* WHAT YOU WILL DO: Output the whole listing exactly, except for the pictures in it.
BEGIN
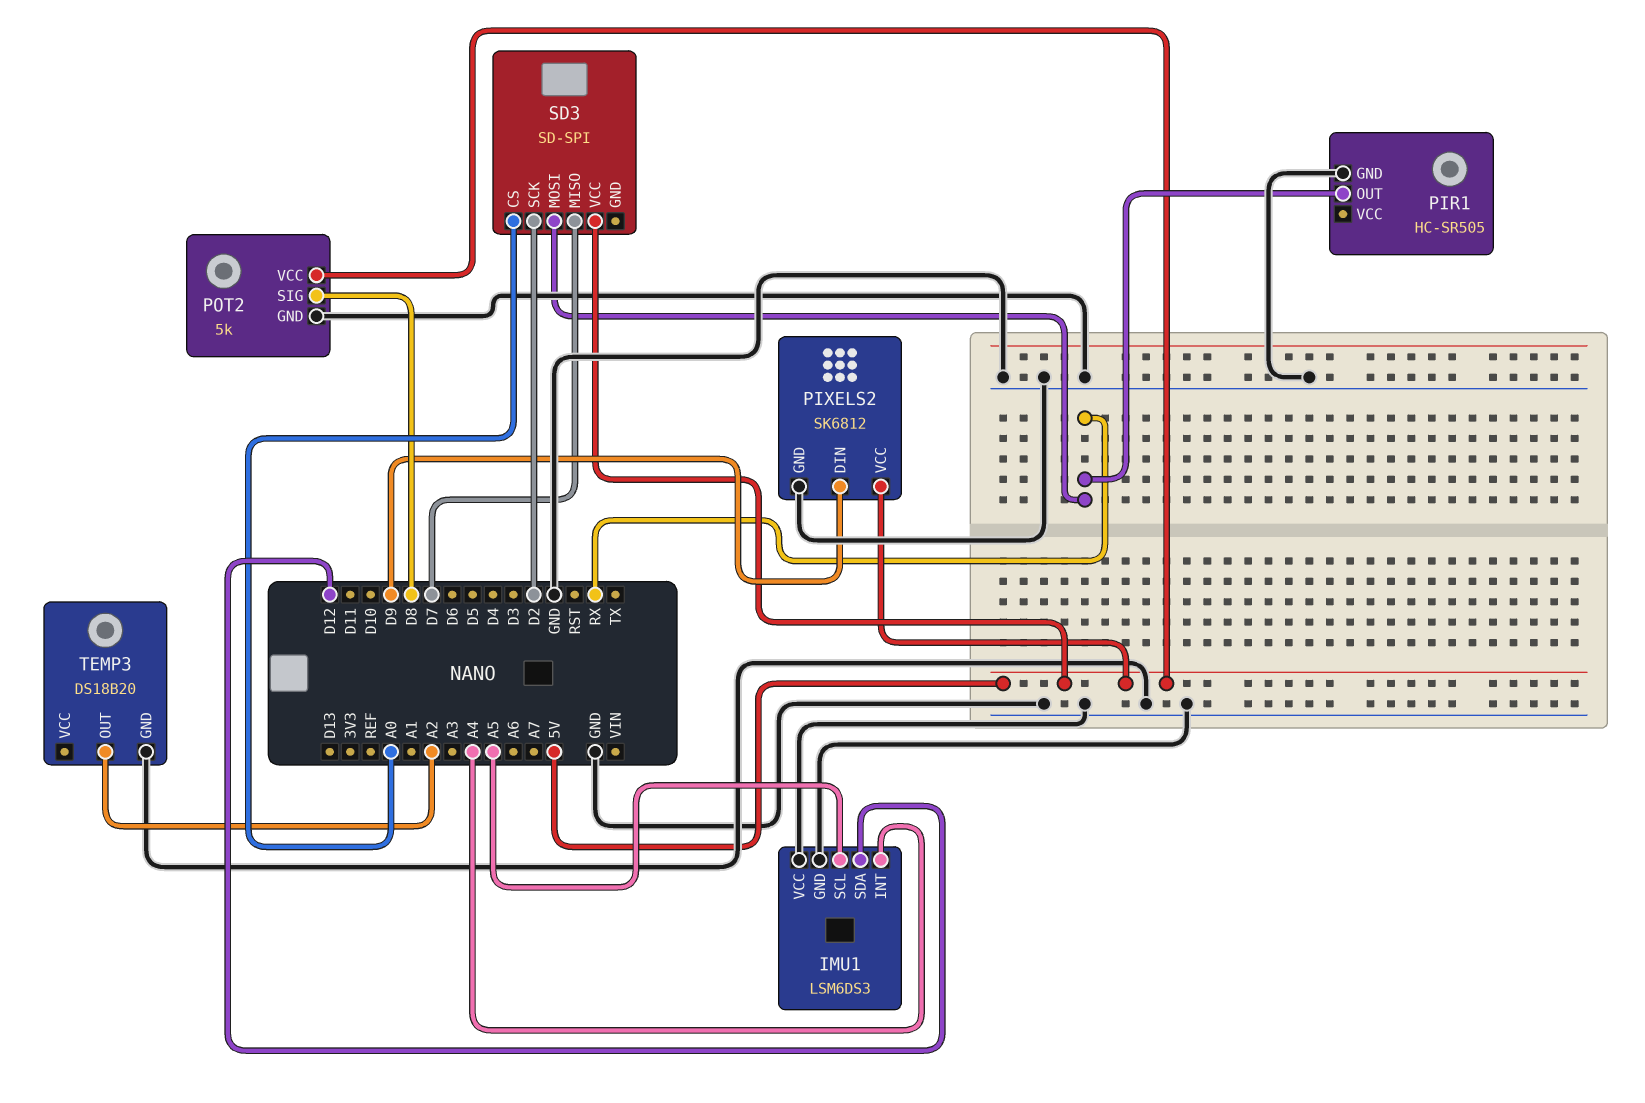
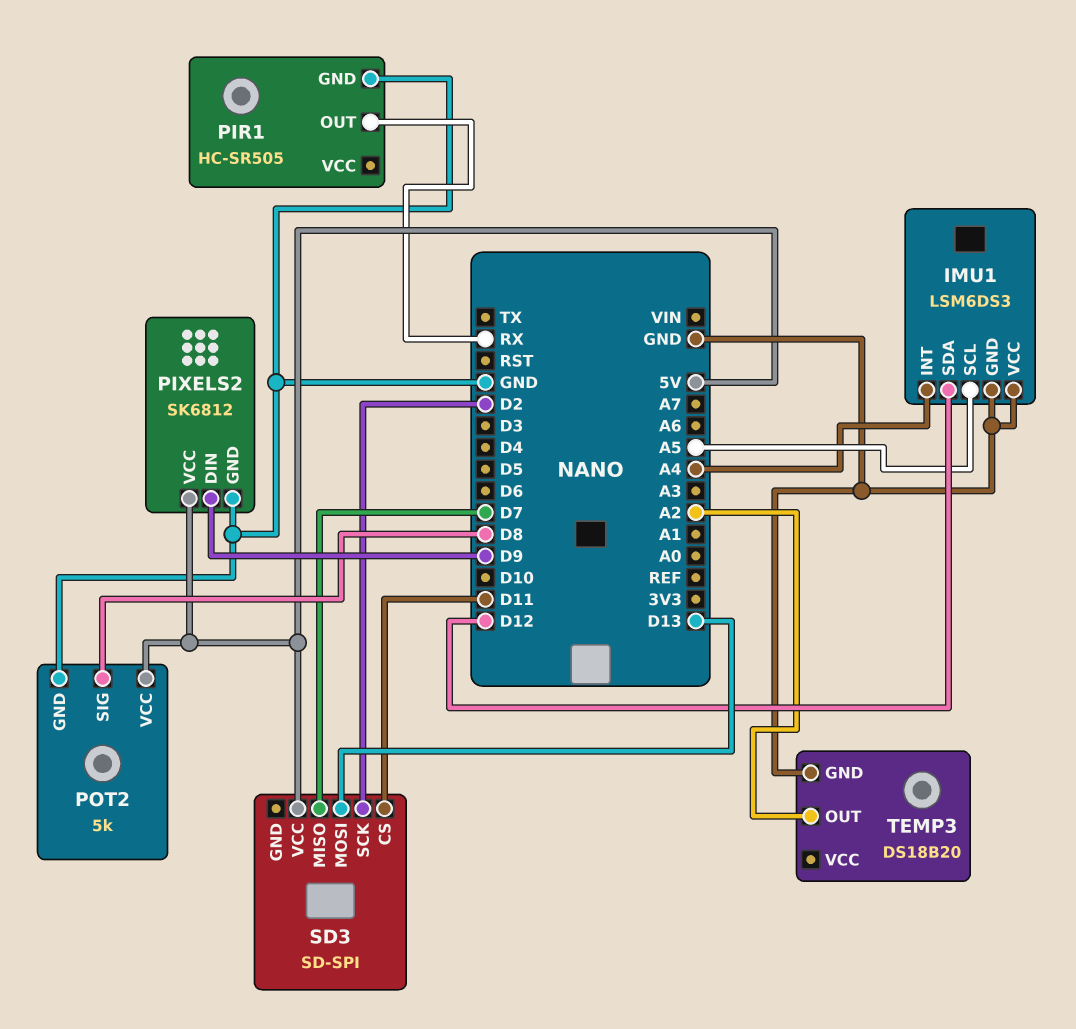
SD3 pin CS: A0 -> D11
SD3 pin MOSI: RX -> D13

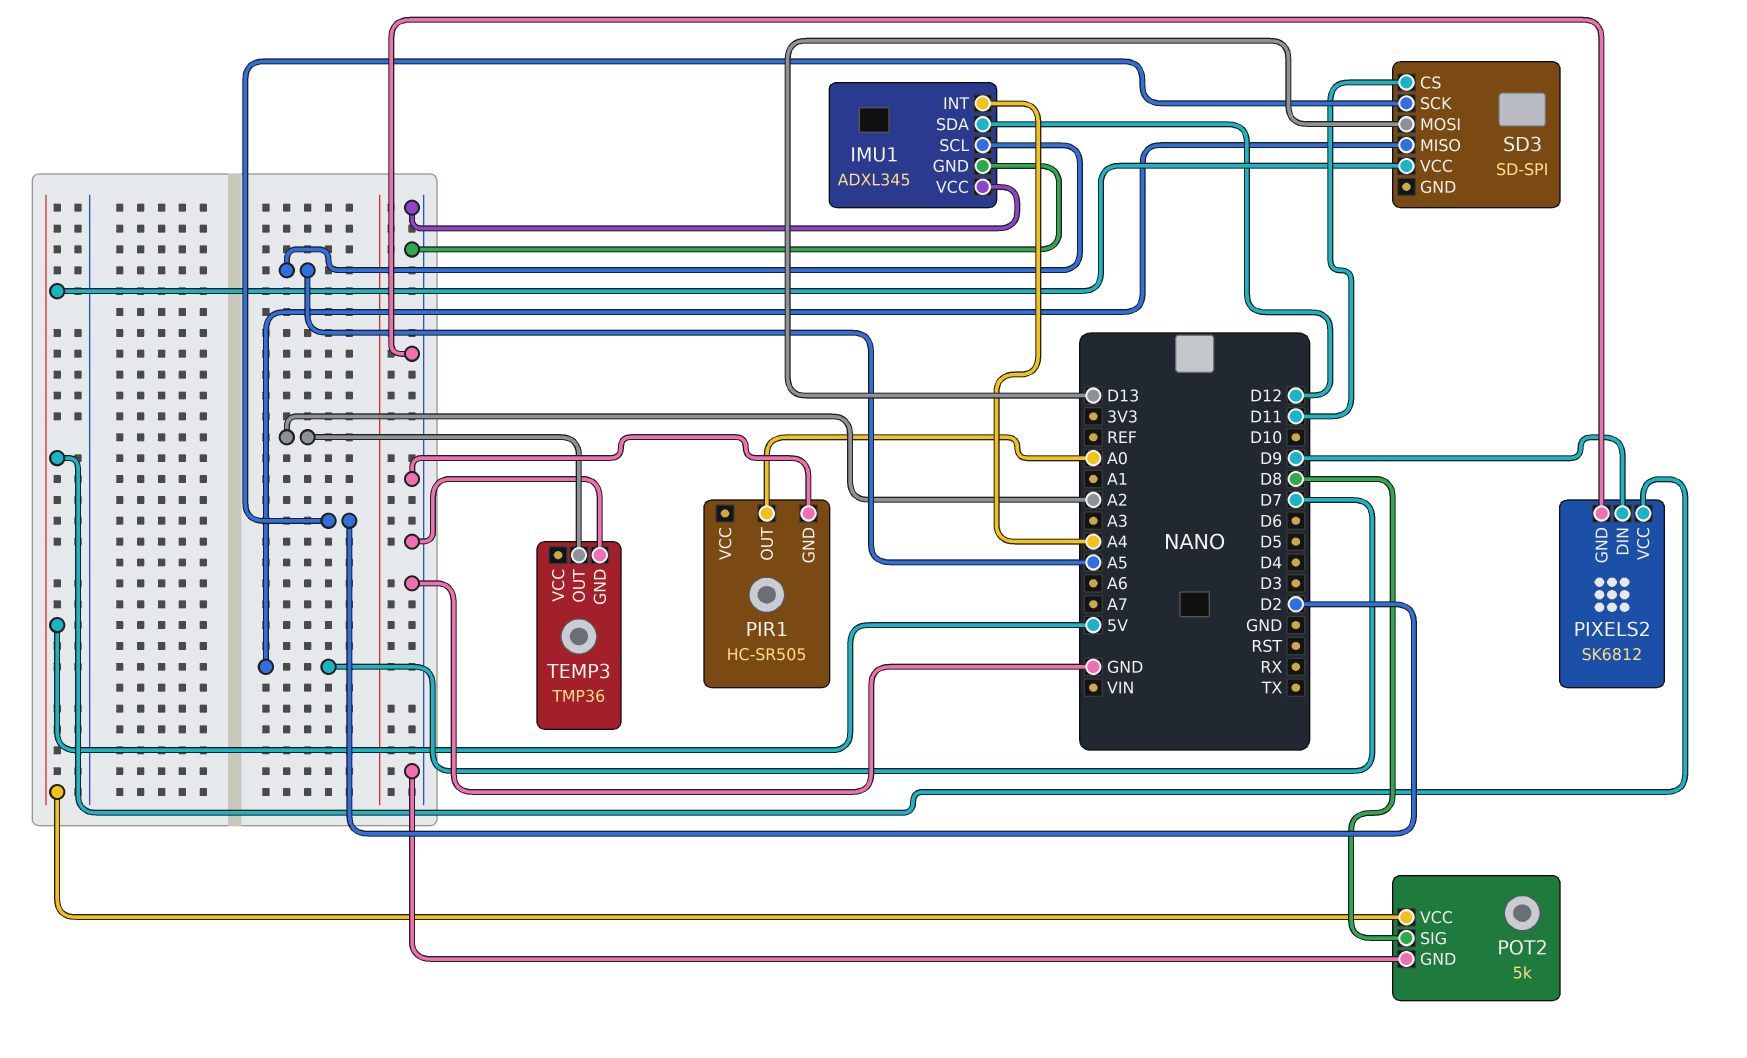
IMU1: LSM6DS3 -> ADXL345
PIR1 pin OUT: RX -> A0
TEMP3: DS18B20 -> TMP36

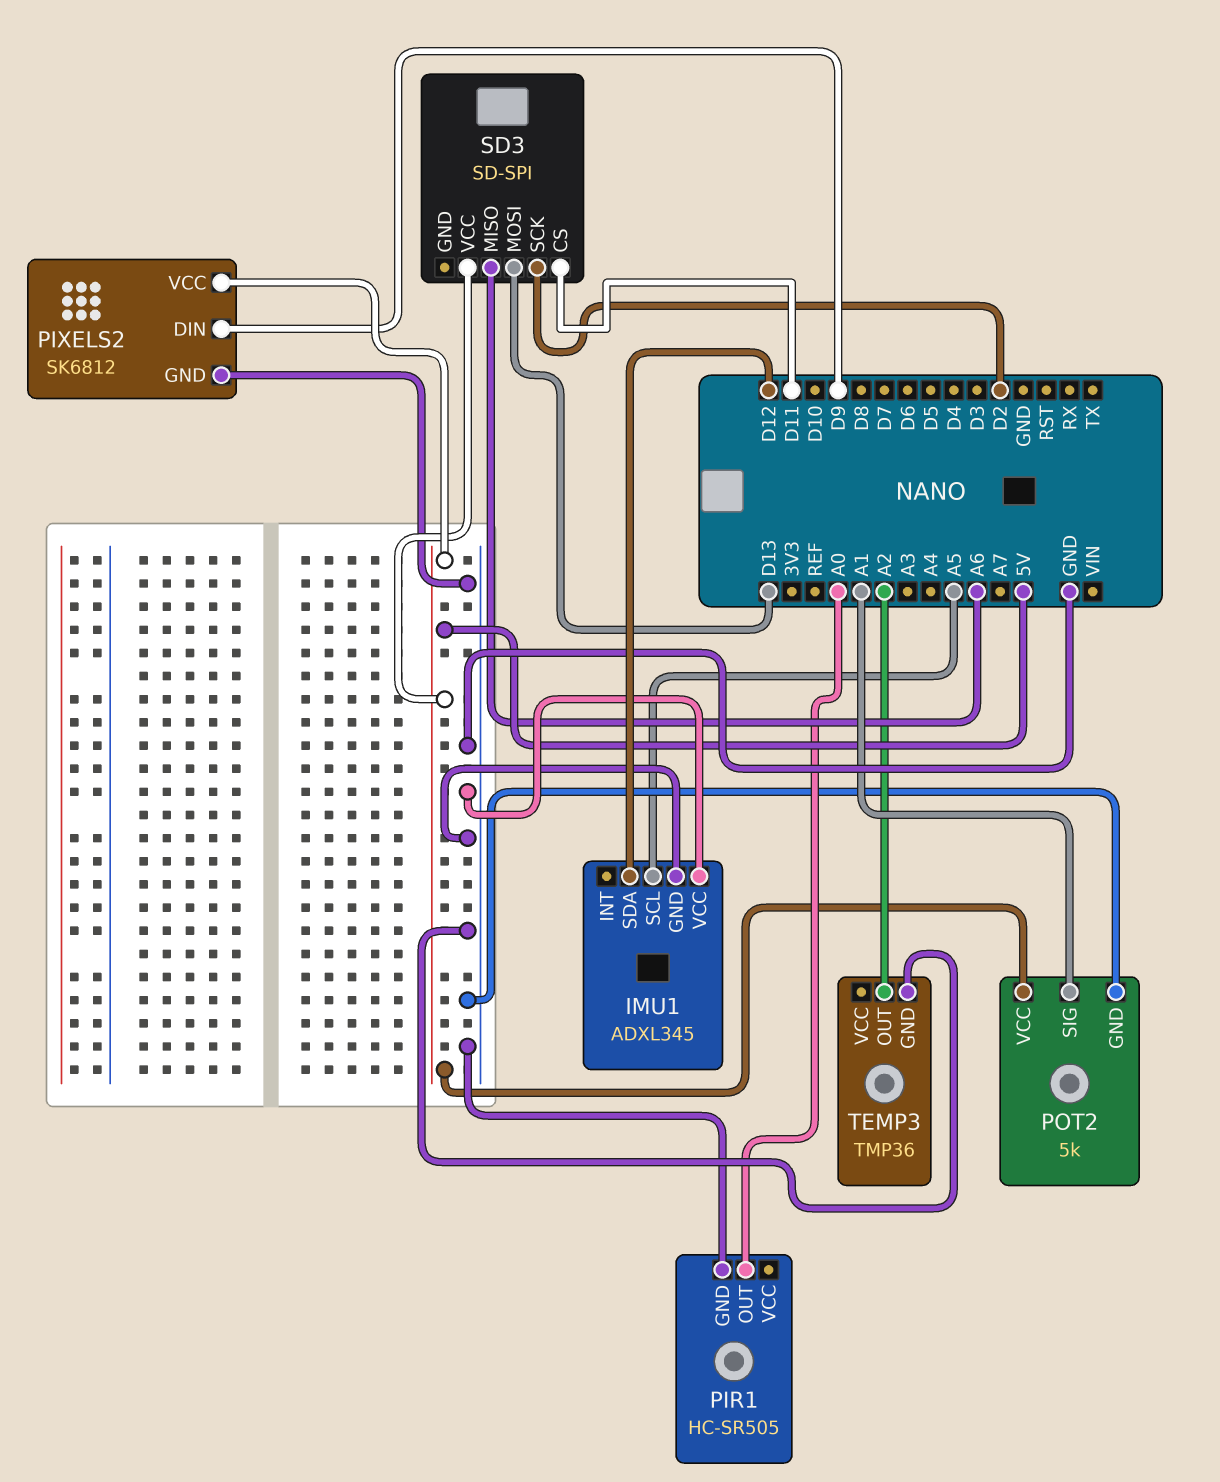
IMU1 pin INT: A4 -> none
POT2 pin SIG: D8 -> A1
SD3 pin MISO: D7 -> A6

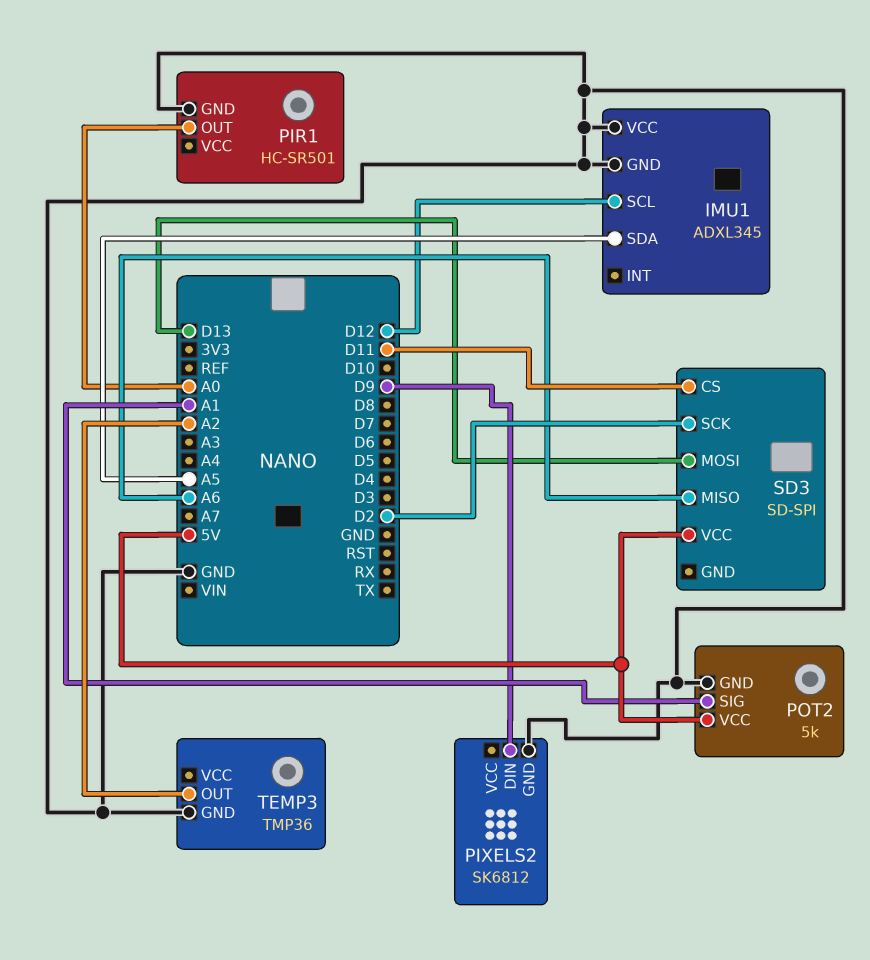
IMU1 pin SCL: A5 -> D12
IMU1 pin SDA: D12 -> A5
PIR1: HC-SR505 -> HC-SR501
PIXELS2 pin VCC: 5V -> none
END
* RESULT FOR THIS EXERCISE:
SD3 pin CS: A0 -> D11
SD3 pin MOSI: RX -> D13

IMU1: LSM6DS3 -> ADXL345
PIR1 pin OUT: RX -> A0
TEMP3: DS18B20 -> TMP36

IMU1 pin INT: A4 -> none
POT2 pin SIG: D8 -> A1
SD3 pin MISO: D7 -> A6

IMU1 pin SCL: A5 -> D12
IMU1 pin SDA: D12 -> A5
PIR1: HC-SR505 -> HC-SR501
PIXELS2 pin VCC: 5V -> none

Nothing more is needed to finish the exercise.